● **BRIEF**: Please copy the data from the line containing "temporary (513, 407)" through the end of the data, swapping "railroad" for "railway" and leaving everything else unchanged.

═════ SUPPLIED ENTRIES

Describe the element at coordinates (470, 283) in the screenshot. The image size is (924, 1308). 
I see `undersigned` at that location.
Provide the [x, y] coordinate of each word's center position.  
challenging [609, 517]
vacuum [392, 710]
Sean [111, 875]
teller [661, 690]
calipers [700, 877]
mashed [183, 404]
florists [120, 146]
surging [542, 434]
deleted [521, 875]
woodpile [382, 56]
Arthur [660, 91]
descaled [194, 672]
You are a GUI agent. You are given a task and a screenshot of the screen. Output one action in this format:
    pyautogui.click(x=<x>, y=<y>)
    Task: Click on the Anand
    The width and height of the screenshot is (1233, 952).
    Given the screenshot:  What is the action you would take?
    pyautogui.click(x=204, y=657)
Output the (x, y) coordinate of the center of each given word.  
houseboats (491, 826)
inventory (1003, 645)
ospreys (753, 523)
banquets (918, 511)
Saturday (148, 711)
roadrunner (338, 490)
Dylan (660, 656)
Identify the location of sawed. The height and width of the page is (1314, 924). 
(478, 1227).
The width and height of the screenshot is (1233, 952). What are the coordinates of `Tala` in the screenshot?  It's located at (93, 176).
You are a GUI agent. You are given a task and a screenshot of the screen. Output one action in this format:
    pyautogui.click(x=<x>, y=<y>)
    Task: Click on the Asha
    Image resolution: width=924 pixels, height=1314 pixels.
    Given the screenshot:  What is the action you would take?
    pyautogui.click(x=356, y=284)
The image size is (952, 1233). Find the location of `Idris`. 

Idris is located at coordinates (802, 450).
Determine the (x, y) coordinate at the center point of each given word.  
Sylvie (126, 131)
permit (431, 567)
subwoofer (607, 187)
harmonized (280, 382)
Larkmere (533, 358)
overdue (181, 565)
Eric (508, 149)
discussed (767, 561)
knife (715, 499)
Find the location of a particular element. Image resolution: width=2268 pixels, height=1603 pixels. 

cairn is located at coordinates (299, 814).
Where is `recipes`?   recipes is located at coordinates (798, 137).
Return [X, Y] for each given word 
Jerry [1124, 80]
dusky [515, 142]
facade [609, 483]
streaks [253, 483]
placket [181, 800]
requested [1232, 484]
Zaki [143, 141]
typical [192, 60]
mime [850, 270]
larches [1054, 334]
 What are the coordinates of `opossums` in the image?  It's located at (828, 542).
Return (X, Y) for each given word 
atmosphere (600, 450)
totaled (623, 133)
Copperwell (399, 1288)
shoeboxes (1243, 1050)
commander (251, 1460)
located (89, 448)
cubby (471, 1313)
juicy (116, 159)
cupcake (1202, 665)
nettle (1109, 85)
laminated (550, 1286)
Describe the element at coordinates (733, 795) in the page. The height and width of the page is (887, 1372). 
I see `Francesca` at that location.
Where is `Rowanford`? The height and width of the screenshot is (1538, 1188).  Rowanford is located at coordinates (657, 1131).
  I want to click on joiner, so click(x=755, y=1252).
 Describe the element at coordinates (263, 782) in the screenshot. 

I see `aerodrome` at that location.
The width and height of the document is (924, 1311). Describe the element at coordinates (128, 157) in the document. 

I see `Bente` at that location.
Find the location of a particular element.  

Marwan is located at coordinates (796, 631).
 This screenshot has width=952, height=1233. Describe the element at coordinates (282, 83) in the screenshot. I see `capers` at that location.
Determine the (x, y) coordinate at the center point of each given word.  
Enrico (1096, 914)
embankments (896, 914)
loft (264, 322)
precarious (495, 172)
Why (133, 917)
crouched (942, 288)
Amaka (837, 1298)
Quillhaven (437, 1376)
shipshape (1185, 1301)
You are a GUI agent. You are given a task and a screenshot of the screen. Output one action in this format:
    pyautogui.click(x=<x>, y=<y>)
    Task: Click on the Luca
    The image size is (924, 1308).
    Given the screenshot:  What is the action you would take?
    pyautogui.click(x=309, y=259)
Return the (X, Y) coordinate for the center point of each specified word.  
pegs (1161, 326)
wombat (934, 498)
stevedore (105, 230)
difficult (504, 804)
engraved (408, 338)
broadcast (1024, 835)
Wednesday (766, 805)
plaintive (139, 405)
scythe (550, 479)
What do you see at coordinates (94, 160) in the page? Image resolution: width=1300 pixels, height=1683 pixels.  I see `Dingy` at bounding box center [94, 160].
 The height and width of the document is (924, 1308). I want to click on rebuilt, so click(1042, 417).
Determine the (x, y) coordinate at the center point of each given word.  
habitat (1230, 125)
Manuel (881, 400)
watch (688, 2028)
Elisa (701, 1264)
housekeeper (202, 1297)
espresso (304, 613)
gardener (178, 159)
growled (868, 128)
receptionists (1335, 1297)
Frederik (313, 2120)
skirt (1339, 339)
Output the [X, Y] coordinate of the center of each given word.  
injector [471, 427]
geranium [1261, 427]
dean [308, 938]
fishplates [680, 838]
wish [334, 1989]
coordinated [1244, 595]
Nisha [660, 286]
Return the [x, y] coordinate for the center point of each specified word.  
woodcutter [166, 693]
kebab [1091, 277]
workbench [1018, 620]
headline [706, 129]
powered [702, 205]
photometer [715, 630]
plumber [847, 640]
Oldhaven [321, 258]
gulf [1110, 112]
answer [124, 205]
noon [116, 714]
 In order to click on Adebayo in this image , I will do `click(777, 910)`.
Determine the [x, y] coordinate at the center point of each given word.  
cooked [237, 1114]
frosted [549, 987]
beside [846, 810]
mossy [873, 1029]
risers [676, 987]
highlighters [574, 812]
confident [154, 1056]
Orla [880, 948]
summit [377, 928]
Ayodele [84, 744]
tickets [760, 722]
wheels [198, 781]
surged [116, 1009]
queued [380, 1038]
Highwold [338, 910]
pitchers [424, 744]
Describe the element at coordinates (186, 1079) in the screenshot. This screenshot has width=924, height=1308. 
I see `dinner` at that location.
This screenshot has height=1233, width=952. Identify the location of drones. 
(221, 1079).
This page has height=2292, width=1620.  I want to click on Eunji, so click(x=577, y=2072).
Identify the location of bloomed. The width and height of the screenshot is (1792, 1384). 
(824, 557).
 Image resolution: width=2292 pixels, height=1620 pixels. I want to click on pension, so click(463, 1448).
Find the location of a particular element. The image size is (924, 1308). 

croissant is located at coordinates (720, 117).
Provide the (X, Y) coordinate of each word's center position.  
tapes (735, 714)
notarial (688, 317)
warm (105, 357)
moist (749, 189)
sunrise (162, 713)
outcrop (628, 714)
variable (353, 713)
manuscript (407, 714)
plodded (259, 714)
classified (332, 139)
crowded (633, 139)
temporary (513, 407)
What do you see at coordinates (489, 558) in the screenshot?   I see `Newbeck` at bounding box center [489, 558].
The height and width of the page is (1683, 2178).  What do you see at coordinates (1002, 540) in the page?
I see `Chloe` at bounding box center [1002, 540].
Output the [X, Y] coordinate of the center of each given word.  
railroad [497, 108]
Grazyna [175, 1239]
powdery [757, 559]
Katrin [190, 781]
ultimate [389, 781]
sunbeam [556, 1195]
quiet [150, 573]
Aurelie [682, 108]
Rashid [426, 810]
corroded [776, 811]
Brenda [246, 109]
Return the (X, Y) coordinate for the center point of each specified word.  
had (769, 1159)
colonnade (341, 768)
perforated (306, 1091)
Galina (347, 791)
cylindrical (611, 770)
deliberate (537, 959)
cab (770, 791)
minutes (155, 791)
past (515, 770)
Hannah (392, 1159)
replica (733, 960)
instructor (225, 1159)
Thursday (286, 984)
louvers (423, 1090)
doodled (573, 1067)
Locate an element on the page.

══════════

● **CORRECT RESPONSE**:
temporary (513, 407)
What do you see at coordinates (489, 558) in the screenshot?   I see `Newbeck` at bounding box center [489, 558].
The height and width of the page is (1683, 2178).  What do you see at coordinates (1002, 540) in the page?
I see `Chloe` at bounding box center [1002, 540].
Output the [X, Y] coordinate of the center of each given word.  
railway [497, 108]
Grazyna [175, 1239]
powdery [757, 559]
Katrin [190, 781]
ultimate [389, 781]
sunbeam [556, 1195]
quiet [150, 573]
Aurelie [682, 108]
Rashid [426, 810]
corroded [776, 811]
Brenda [246, 109]
Return the (X, Y) coordinate for the center point of each specified word.  
had (769, 1159)
colonnade (341, 768)
perforated (306, 1091)
Galina (347, 791)
cylindrical (611, 770)
deliberate (537, 959)
cab (770, 791)
minutes (155, 791)
past (515, 770)
Hannah (392, 1159)
replica (733, 960)
instructor (225, 1159)
Thursday (286, 984)
louvers (423, 1090)
doodled (573, 1067)
Locate an element on the page.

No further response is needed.